Try it: Omit the pictures and output every entry below exactly as written.

Extracted information:
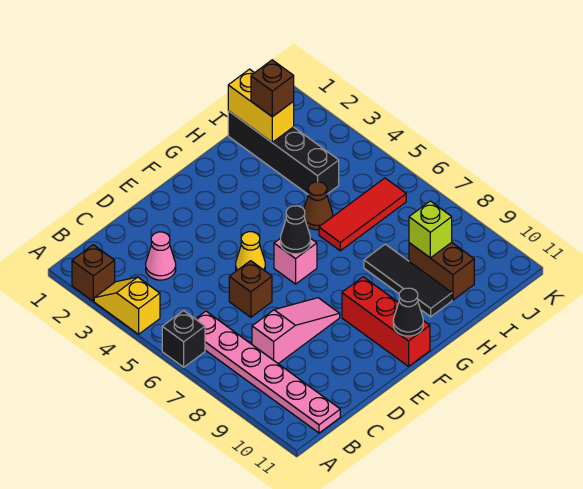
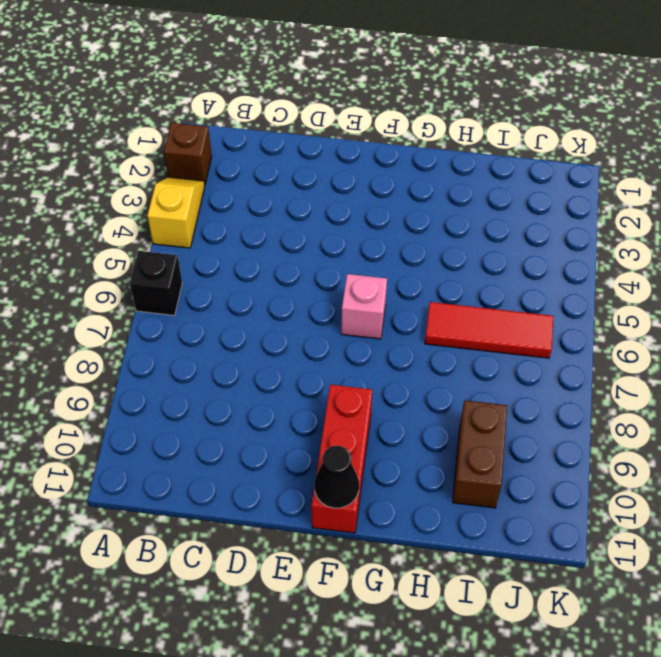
none -> pink plate B6:B11 level 1
none -> pink cone C3 level 1
none -> pink slope C8:E8 level 1 top C

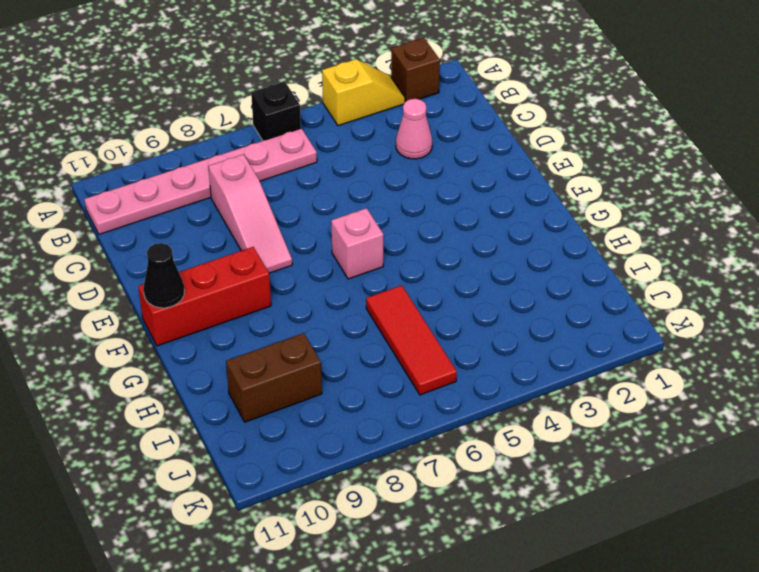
none -> brown brick D6 level 1
none -> yellow cone E5 level 1
none -> brown cone H5 level 1

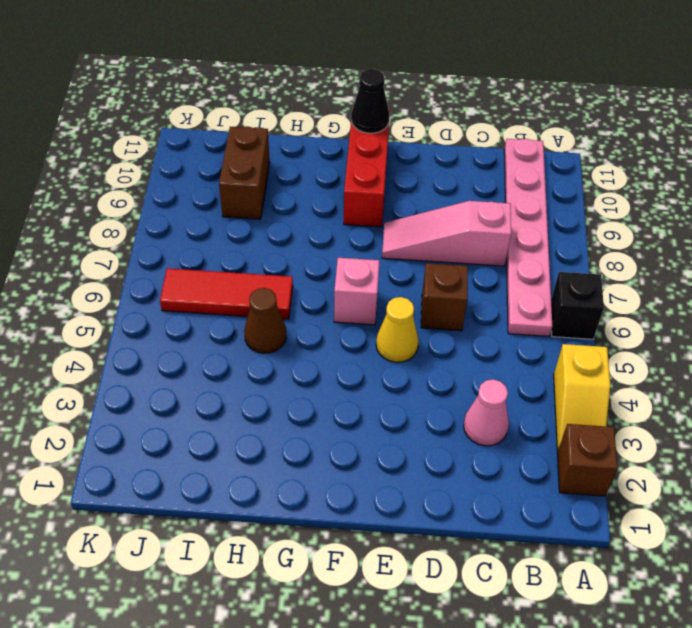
none -> black tile H8:H10 level 1
none -> black brick I1:I4 level 1
none -> black cone F6 level 2

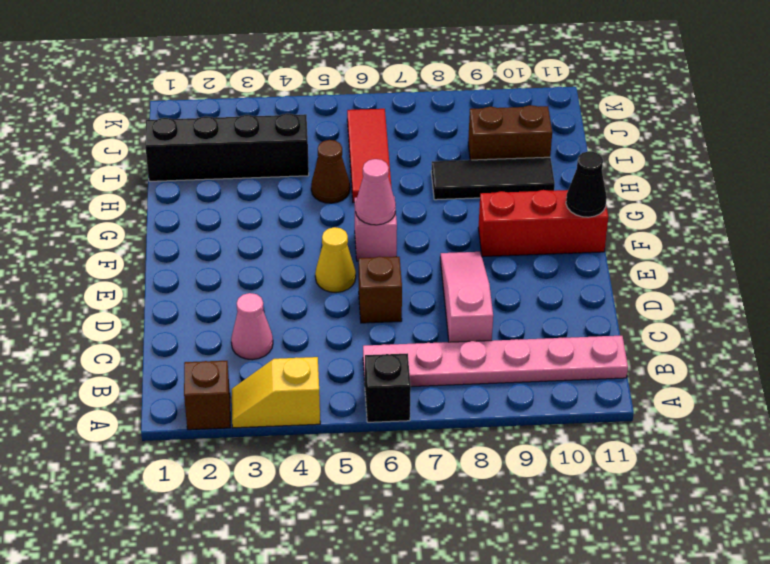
pink cone F6 level 2 -> black cone F6 level 2
none -> yellow brick I1:I2 level 2
none -> lime brick I9 level 2
none -> brown brick I2 level 3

Response for this exercise:
none -> pink plate B6:B11 level 1
none -> pink cone C3 level 1
none -> pink slope C8:E8 level 1 top C

none -> brown brick D6 level 1
none -> yellow cone E5 level 1
none -> brown cone H5 level 1

none -> black tile H8:H10 level 1
none -> black brick I1:I4 level 1
none -> black cone F6 level 2

pink cone F6 level 2 -> black cone F6 level 2
none -> yellow brick I1:I2 level 2
none -> lime brick I9 level 2
none -> brown brick I2 level 3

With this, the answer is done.